[Before-and-after object lists]

☆ ☆ ☆ ☆ ☆

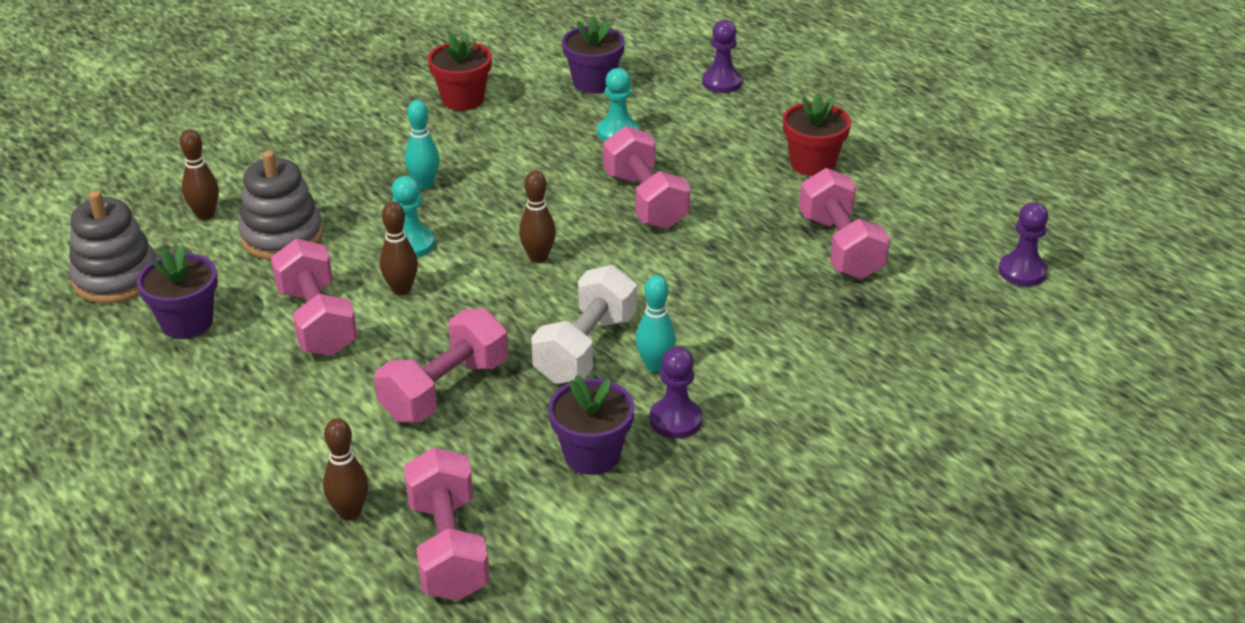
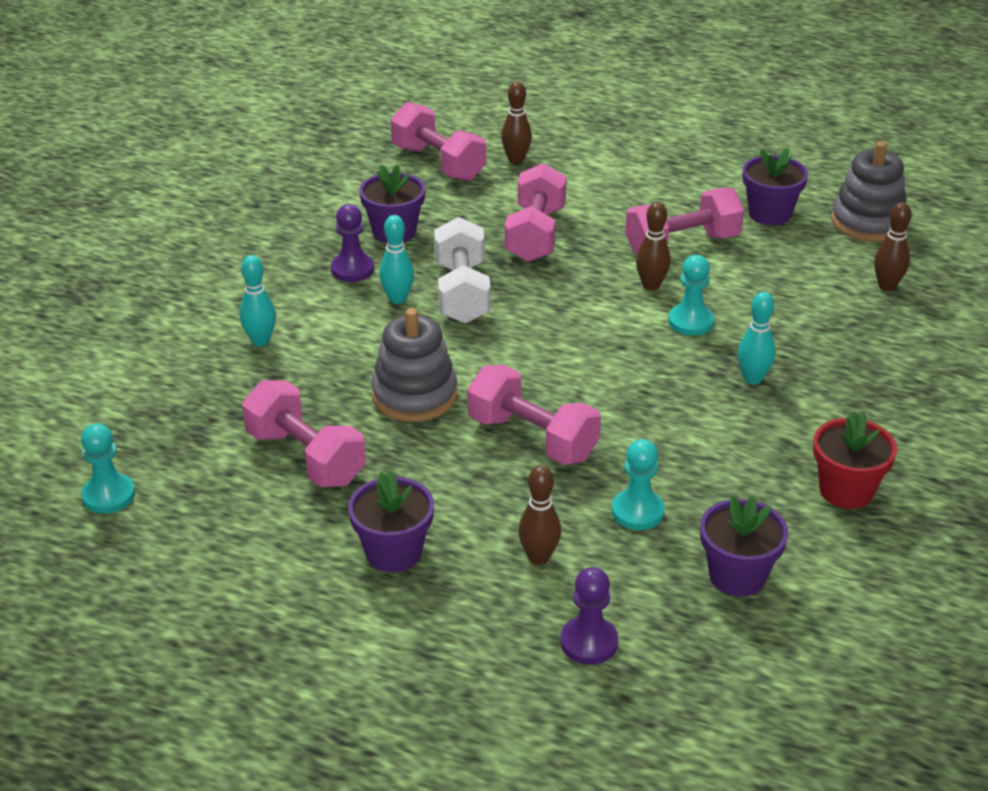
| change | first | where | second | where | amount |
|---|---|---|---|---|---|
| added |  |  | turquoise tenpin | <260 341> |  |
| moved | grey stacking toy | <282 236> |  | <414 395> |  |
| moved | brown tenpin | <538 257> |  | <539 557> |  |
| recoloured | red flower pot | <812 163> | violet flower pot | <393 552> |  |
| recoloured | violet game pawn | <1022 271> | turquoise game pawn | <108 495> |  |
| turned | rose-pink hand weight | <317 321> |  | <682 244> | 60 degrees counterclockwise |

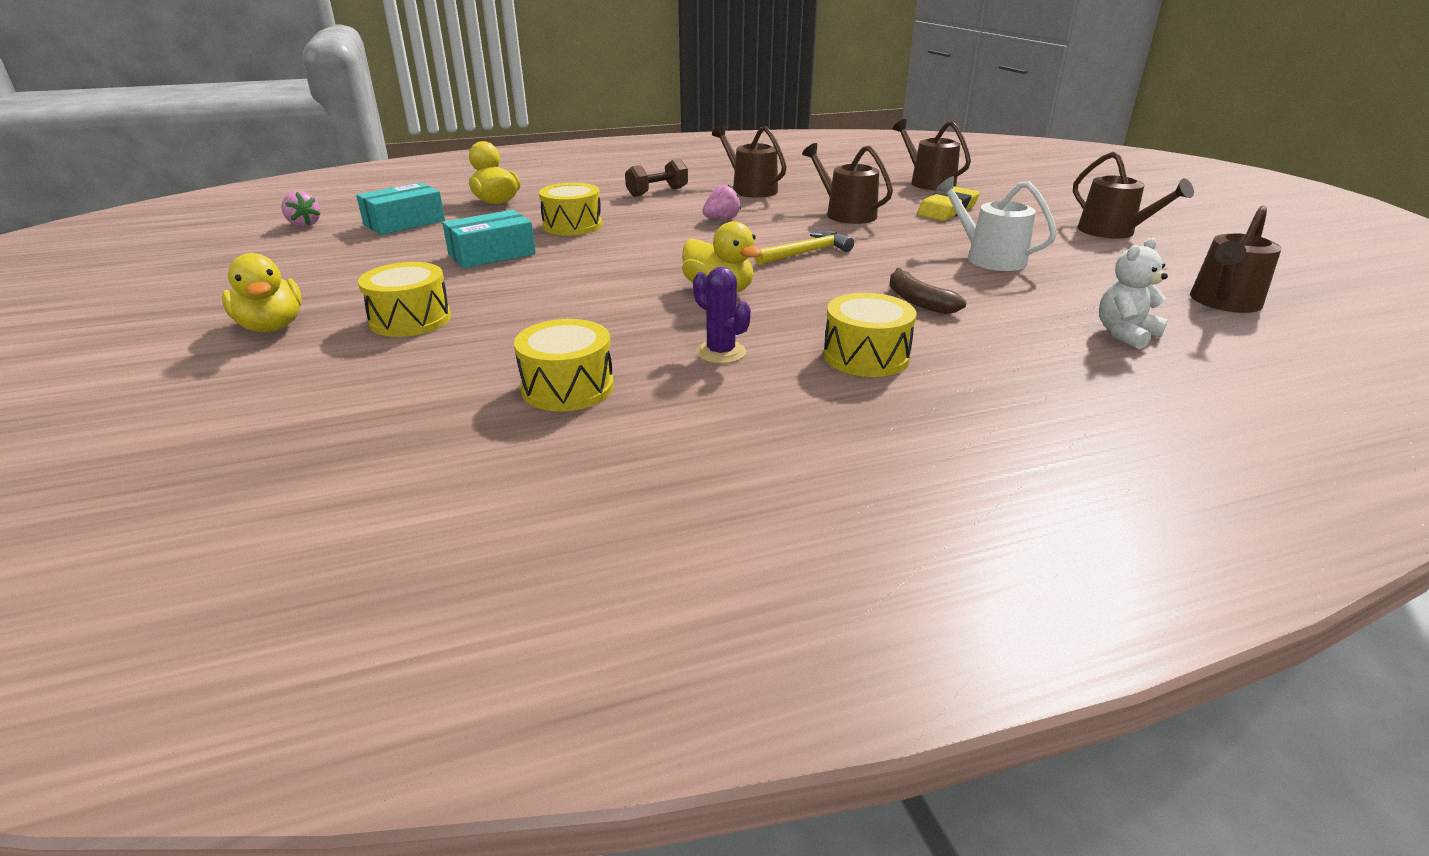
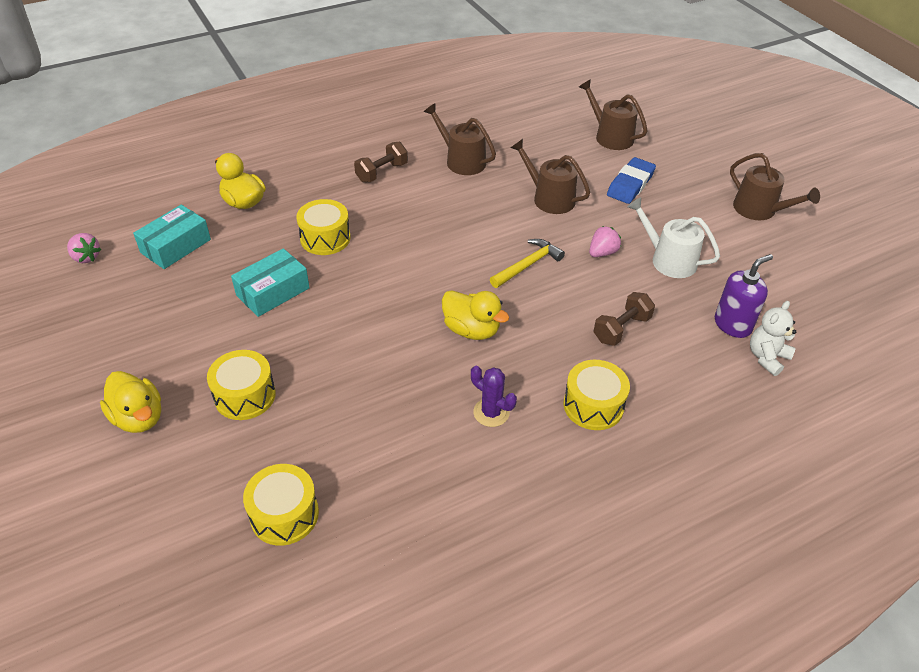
| change | first | where | second | where | amount |
|---|---|---|---|---|---|
| removed | brown sprinkling can | <1223 302> |  |  |  |
| added |  |  | violet soap dispenser | <732 325> |  |
| moved | bright yellow snare drum | <567 387> |  | <284 514> |  |
| moved | rose-pink toy strawberry | <721 219> |  | <602 253> |  |
| replaced | brown banana fruit | <918 301> | brown hand weight | <621 329> |  |
| recoloured | bright yellow eraser | <947 210> | blue eraser | <630 184> |  |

☆ ☆ ☆ ☆ ☆

* _Work task_: Set down all entries above again, exactly, without images.

* _Solution to this exercise_:
| change | first | where | second | where | amount |
|---|---|---|---|---|---|
| added |  |  | turquoise tenpin | <260 341> |  |
| moved | grey stacking toy | <282 236> |  | <414 395> |  |
| moved | brown tenpin | <538 257> |  | <539 557> |  |
| recoloured | red flower pot | <812 163> | violet flower pot | <393 552> |  |
| recoloured | violet game pawn | <1022 271> | turquoise game pawn | <108 495> |  |
| turned | rose-pink hand weight | <317 321> |  | <682 244> | 60 degrees counterclockwise |

| change | first | where | second | where | amount |
|---|---|---|---|---|---|
| removed | brown sprinkling can | <1223 302> |  |  |  |
| added |  |  | violet soap dispenser | <732 325> |  |
| moved | bright yellow snare drum | <567 387> |  | <284 514> |  |
| moved | rose-pink toy strawberry | <721 219> |  | <602 253> |  |
| replaced | brown banana fruit | <918 301> | brown hand weight | <621 329> |  |
| recoloured | bright yellow eraser | <947 210> | blue eraser | <630 184> |  |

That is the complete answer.